#### Task goal:
Each line of the material below with the word "black" is to be reported.

#### Input data:
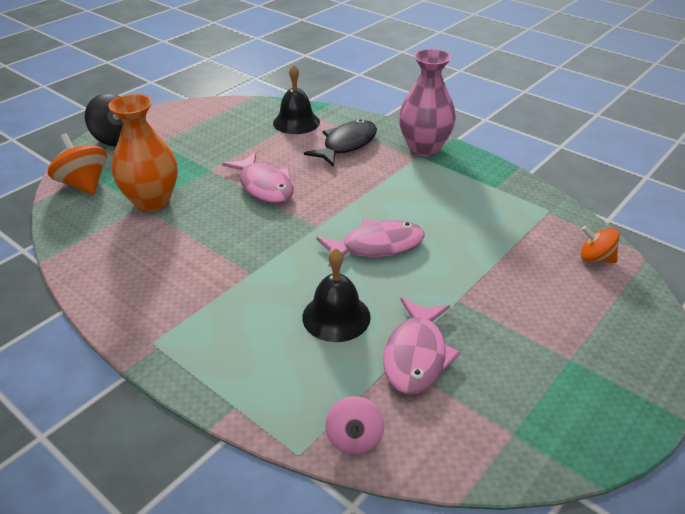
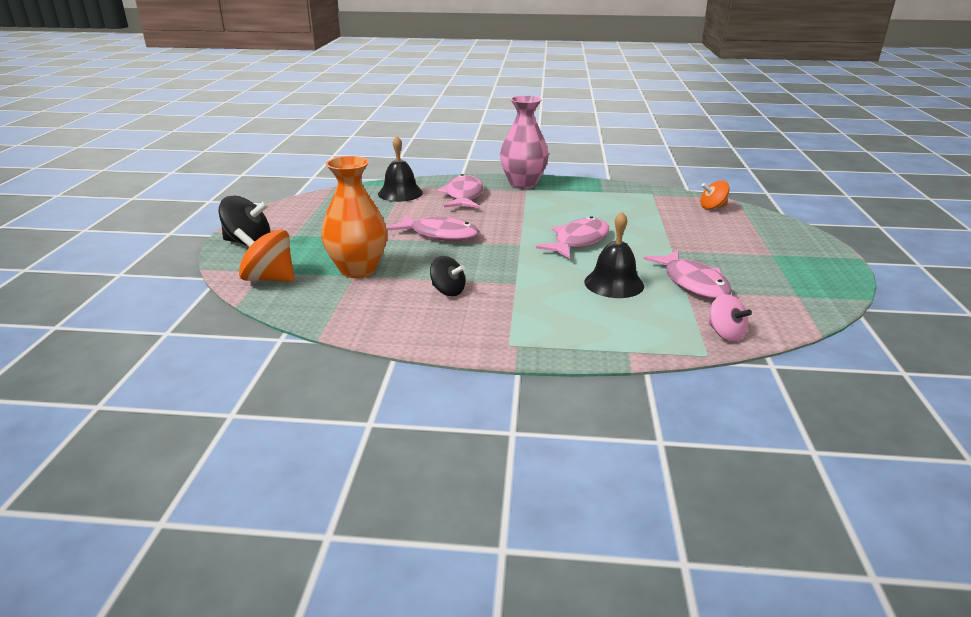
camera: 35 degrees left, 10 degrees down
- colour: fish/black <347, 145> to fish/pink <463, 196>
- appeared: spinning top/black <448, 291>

#### Exercise solution:
- colour: fish/black <347, 145> to fish/pink <463, 196>
- appeared: spinning top/black <448, 291>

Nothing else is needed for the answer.